Exercise:
Would you repeat exactly the part of the listing below that runs from the line containing "cœur [rose] (217" down to the line containing "cœur [blanc] (50", inclusive, and nothing else?

Supplied entries:
- - - - - - -
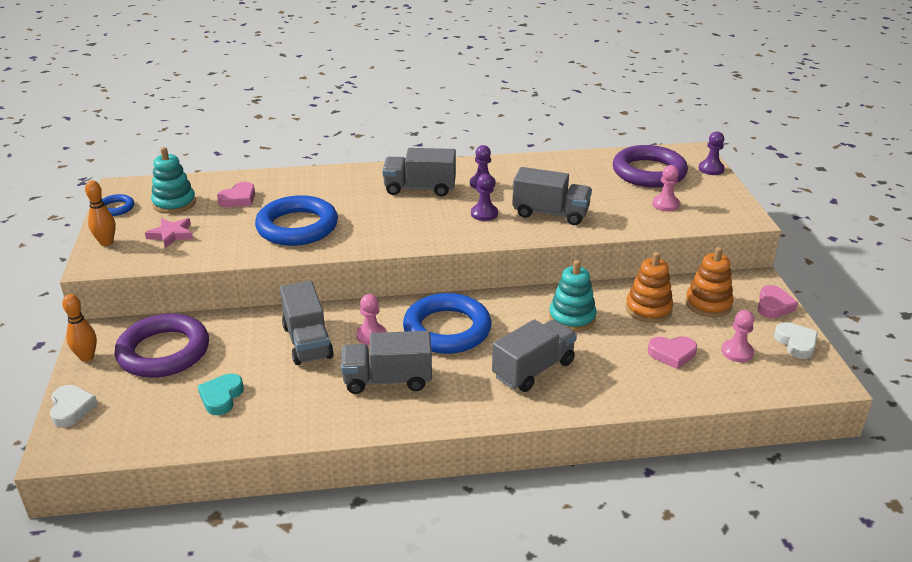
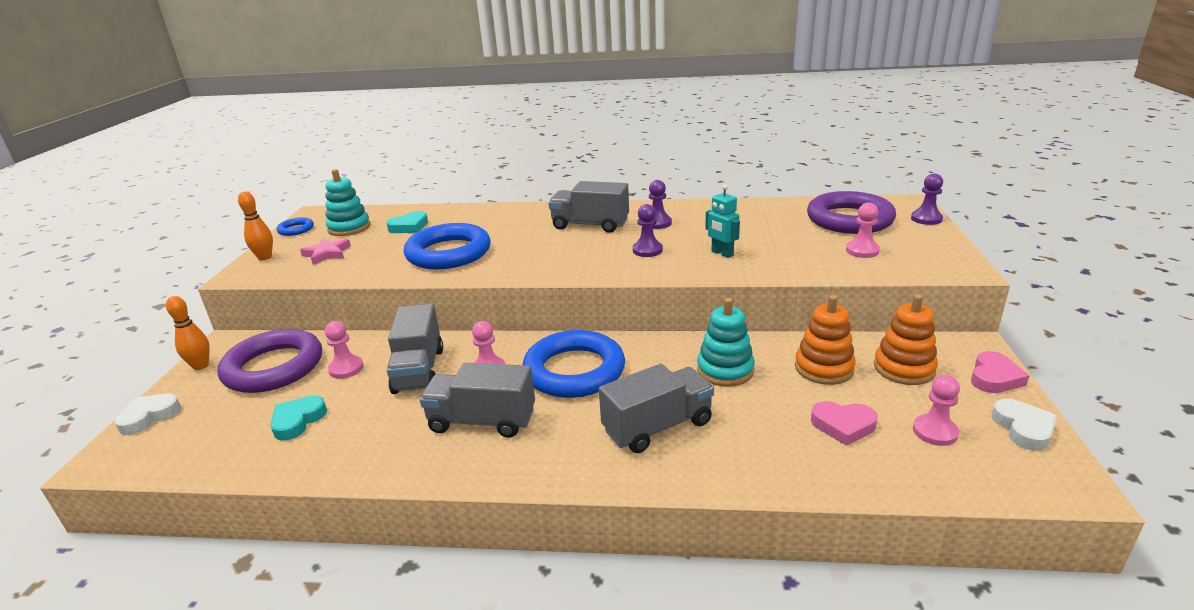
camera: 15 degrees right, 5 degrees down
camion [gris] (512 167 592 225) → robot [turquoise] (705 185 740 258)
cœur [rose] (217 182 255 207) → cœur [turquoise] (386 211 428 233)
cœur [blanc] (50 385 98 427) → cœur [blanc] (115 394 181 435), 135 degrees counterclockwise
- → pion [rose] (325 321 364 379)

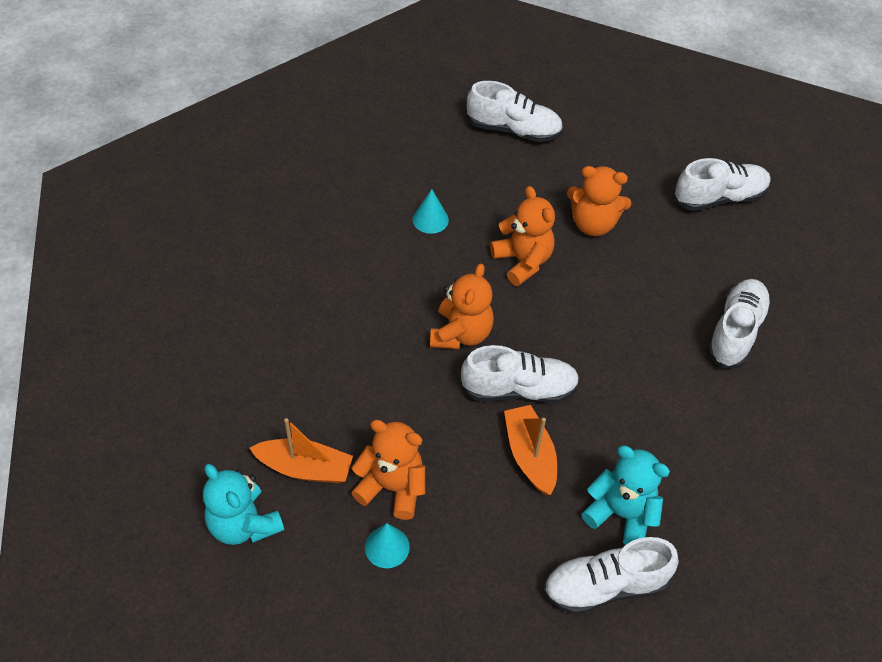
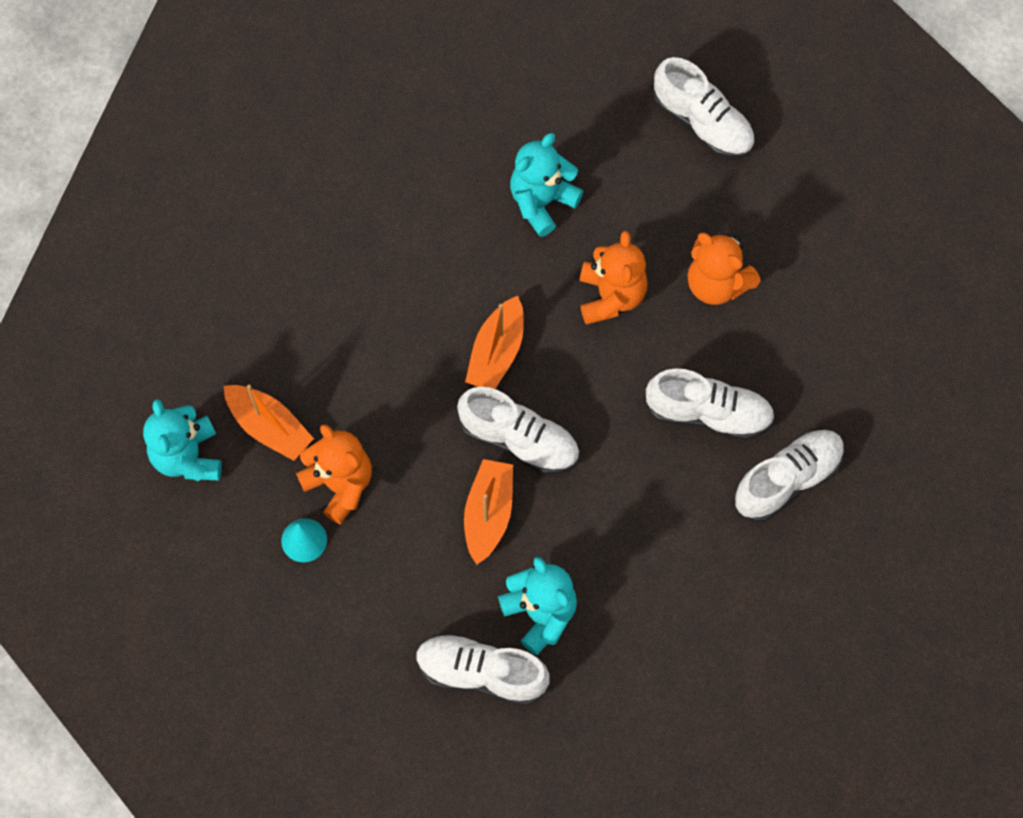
camera: 30 degrees right, 15 degrees up
chaussure [blanc] (674 158 771 211) → chaussure [blanc] (645 368 775 440), move
cône [turquoise] (413 189 449 234) → ours en peluche [turquoise] (510 133 583 237)
ours en peluche [orange] (430 263 494 349) → bateau [orange] (465 296 524 389)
- - - - - - -
Your response:
cœur [rose] (217 182 255 207) → cœur [turquoise] (386 211 428 233)
cœur [blanc] (50 385 98 427) → cœur [blanc] (115 394 181 435), 135 degrees counterclockwise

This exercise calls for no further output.